- Provided entries
____

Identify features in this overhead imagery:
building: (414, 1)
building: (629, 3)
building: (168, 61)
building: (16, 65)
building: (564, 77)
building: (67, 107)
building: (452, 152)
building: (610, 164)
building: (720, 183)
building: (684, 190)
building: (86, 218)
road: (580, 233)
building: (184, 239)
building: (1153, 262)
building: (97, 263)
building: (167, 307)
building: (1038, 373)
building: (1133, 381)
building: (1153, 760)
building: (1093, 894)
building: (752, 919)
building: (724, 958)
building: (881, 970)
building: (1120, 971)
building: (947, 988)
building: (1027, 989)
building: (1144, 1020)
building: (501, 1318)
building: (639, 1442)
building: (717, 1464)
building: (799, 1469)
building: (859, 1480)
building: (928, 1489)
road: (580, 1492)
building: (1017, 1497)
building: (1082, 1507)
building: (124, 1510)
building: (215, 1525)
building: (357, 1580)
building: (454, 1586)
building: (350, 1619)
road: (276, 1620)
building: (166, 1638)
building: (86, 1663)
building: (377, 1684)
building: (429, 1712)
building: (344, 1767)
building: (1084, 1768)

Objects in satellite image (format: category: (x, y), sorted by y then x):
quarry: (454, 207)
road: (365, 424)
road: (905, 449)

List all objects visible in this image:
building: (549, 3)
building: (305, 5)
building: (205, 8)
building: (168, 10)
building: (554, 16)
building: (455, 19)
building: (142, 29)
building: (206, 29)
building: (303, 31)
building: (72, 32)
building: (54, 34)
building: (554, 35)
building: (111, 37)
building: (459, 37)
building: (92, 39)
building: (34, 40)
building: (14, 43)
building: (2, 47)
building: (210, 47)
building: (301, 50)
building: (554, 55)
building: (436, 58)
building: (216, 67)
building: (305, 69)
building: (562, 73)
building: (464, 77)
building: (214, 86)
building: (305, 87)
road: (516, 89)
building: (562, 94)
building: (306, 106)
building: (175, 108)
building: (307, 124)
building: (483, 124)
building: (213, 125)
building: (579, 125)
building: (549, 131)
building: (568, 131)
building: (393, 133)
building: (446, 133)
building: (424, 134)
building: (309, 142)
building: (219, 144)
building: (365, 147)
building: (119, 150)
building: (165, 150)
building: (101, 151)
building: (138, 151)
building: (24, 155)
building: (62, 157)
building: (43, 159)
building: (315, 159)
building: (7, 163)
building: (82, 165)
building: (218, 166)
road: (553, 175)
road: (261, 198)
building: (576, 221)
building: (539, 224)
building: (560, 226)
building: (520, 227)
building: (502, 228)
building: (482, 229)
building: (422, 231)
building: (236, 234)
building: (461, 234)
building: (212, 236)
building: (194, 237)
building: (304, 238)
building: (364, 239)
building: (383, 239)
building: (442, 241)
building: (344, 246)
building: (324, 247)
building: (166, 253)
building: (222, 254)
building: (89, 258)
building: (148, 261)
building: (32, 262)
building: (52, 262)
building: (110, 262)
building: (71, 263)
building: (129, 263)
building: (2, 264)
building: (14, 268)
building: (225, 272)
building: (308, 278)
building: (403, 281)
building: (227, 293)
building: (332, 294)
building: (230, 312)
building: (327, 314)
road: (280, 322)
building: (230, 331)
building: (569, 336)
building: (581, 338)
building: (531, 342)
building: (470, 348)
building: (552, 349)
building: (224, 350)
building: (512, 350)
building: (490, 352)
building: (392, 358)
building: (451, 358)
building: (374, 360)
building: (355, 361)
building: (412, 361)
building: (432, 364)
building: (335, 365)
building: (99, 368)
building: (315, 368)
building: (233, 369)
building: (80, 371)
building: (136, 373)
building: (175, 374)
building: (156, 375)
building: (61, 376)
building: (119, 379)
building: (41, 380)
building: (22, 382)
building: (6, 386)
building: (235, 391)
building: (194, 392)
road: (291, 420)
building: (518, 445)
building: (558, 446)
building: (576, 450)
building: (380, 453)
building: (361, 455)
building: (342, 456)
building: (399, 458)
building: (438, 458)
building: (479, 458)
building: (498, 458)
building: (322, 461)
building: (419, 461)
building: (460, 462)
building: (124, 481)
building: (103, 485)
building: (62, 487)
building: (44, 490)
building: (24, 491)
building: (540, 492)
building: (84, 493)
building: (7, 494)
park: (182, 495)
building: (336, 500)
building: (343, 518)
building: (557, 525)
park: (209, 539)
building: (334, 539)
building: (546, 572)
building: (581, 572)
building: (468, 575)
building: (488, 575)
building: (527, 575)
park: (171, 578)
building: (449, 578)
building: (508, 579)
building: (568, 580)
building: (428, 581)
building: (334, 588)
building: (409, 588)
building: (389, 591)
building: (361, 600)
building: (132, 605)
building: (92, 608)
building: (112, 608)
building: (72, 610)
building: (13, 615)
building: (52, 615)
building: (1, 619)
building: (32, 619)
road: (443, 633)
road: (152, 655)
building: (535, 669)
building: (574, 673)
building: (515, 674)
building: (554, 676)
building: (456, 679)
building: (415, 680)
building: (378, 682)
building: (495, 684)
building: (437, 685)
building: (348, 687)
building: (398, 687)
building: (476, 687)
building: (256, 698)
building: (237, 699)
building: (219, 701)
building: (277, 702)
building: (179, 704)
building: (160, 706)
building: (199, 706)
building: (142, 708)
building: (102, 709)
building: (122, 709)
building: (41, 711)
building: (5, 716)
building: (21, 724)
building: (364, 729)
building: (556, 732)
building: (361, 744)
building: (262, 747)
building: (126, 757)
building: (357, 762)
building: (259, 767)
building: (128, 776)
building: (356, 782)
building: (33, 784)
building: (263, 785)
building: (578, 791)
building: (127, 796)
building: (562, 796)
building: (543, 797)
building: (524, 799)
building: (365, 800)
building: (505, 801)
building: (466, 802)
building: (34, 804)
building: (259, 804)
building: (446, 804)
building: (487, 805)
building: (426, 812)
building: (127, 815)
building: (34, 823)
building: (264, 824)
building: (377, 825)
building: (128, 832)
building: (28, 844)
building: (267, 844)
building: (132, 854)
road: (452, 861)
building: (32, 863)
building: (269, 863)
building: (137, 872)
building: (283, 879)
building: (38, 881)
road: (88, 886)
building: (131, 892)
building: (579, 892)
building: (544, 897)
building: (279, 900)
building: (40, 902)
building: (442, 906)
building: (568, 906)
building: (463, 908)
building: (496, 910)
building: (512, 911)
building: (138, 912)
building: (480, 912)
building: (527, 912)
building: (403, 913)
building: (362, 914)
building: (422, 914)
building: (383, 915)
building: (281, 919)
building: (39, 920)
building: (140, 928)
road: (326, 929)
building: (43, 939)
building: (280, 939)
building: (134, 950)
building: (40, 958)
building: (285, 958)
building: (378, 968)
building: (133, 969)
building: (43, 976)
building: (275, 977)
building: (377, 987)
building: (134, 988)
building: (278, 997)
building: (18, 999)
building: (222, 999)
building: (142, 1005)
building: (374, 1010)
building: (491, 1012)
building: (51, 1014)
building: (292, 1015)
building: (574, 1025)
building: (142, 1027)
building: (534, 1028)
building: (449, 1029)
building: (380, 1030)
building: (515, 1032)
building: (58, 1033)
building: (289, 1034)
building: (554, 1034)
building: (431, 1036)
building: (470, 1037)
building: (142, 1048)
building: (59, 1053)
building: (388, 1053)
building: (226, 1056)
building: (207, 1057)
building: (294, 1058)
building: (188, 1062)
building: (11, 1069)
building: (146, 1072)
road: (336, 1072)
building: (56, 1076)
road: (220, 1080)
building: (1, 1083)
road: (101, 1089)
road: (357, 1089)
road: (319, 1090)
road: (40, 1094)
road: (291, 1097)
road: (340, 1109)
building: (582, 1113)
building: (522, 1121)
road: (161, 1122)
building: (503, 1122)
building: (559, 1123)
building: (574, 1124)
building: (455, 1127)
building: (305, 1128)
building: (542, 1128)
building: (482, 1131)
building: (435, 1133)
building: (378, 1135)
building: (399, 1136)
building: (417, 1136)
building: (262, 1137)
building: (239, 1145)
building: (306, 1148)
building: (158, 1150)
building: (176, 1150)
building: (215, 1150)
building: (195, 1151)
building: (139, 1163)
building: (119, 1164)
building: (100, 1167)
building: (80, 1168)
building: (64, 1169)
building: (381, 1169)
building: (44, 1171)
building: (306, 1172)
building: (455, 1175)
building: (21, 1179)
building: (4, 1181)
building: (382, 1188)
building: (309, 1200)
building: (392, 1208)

____

- Work request
Lines from the entries that contain the word "this" are what the answer must hold.

- The answer
Identify features in this overhead imagery:
List all objects visible in this image:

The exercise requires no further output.